* **DATASET ENTRIES**:
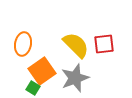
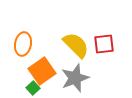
green square: rotated 16 degrees clockwise
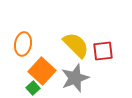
red square: moved 1 px left, 7 px down
orange square: rotated 12 degrees counterclockwise
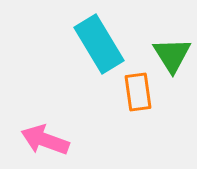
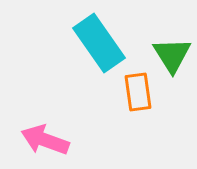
cyan rectangle: moved 1 px up; rotated 4 degrees counterclockwise
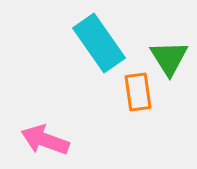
green triangle: moved 3 px left, 3 px down
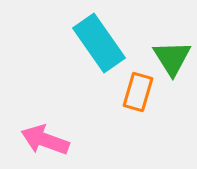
green triangle: moved 3 px right
orange rectangle: rotated 24 degrees clockwise
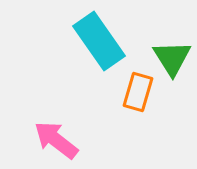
cyan rectangle: moved 2 px up
pink arrow: moved 11 px right; rotated 18 degrees clockwise
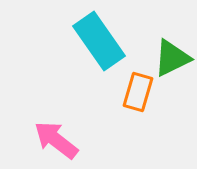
green triangle: rotated 36 degrees clockwise
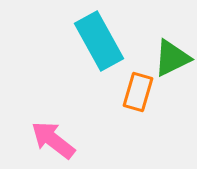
cyan rectangle: rotated 6 degrees clockwise
pink arrow: moved 3 px left
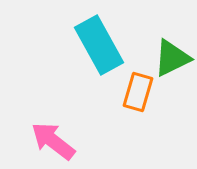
cyan rectangle: moved 4 px down
pink arrow: moved 1 px down
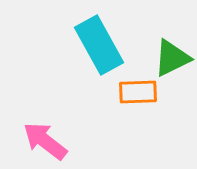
orange rectangle: rotated 72 degrees clockwise
pink arrow: moved 8 px left
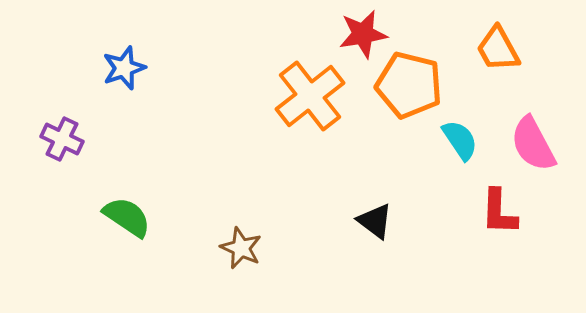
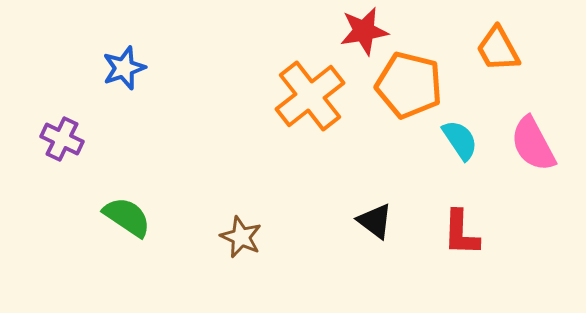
red star: moved 1 px right, 3 px up
red L-shape: moved 38 px left, 21 px down
brown star: moved 11 px up
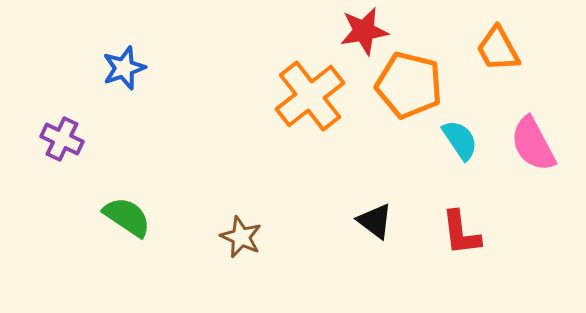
red L-shape: rotated 9 degrees counterclockwise
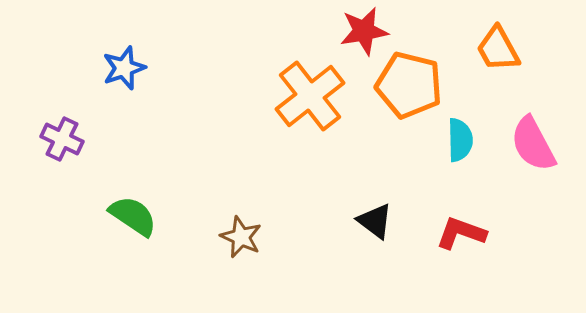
cyan semicircle: rotated 33 degrees clockwise
green semicircle: moved 6 px right, 1 px up
red L-shape: rotated 117 degrees clockwise
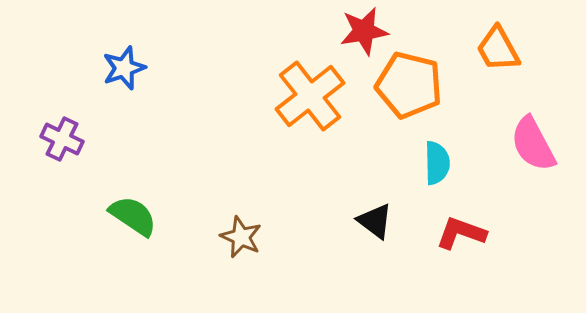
cyan semicircle: moved 23 px left, 23 px down
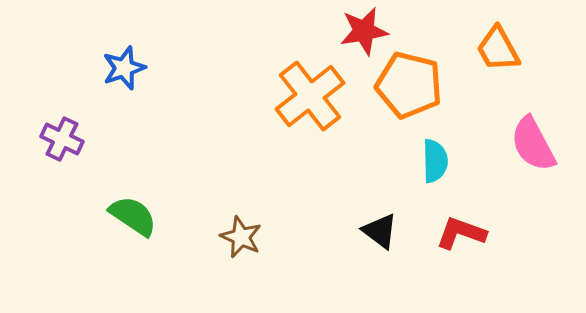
cyan semicircle: moved 2 px left, 2 px up
black triangle: moved 5 px right, 10 px down
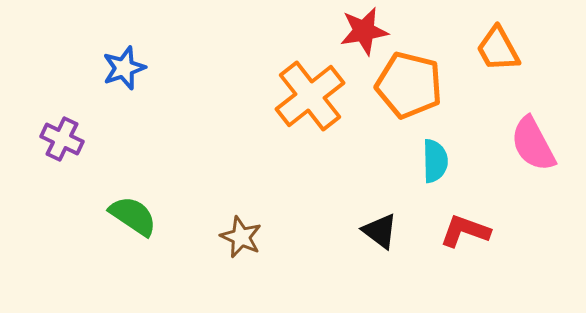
red L-shape: moved 4 px right, 2 px up
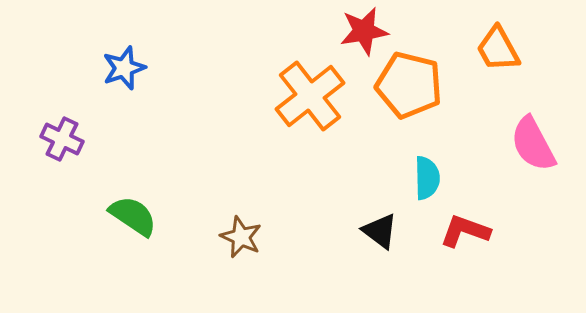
cyan semicircle: moved 8 px left, 17 px down
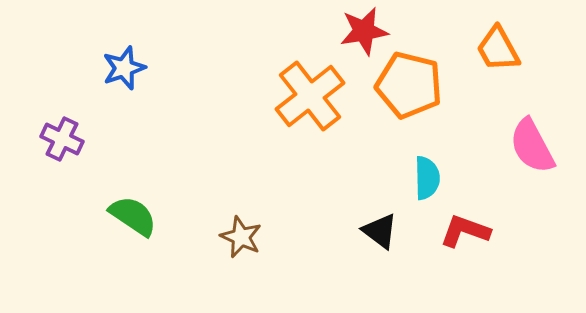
pink semicircle: moved 1 px left, 2 px down
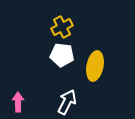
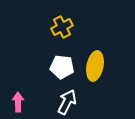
white pentagon: moved 12 px down
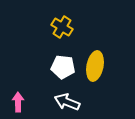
yellow cross: rotated 30 degrees counterclockwise
white pentagon: moved 1 px right
white arrow: rotated 95 degrees counterclockwise
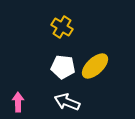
yellow ellipse: rotated 36 degrees clockwise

* **OBJECTIVE**:
Please rewrite the records from the line containing "yellow cross: rotated" through the end of the records as a numbered list, skipping blank lines and leaving the pictures out.

* **SOLUTION FOR THIS PROBLEM**:
1. yellow cross: rotated 30 degrees counterclockwise
2. white pentagon: moved 1 px right
3. white arrow: rotated 95 degrees counterclockwise
4. yellow ellipse: rotated 36 degrees clockwise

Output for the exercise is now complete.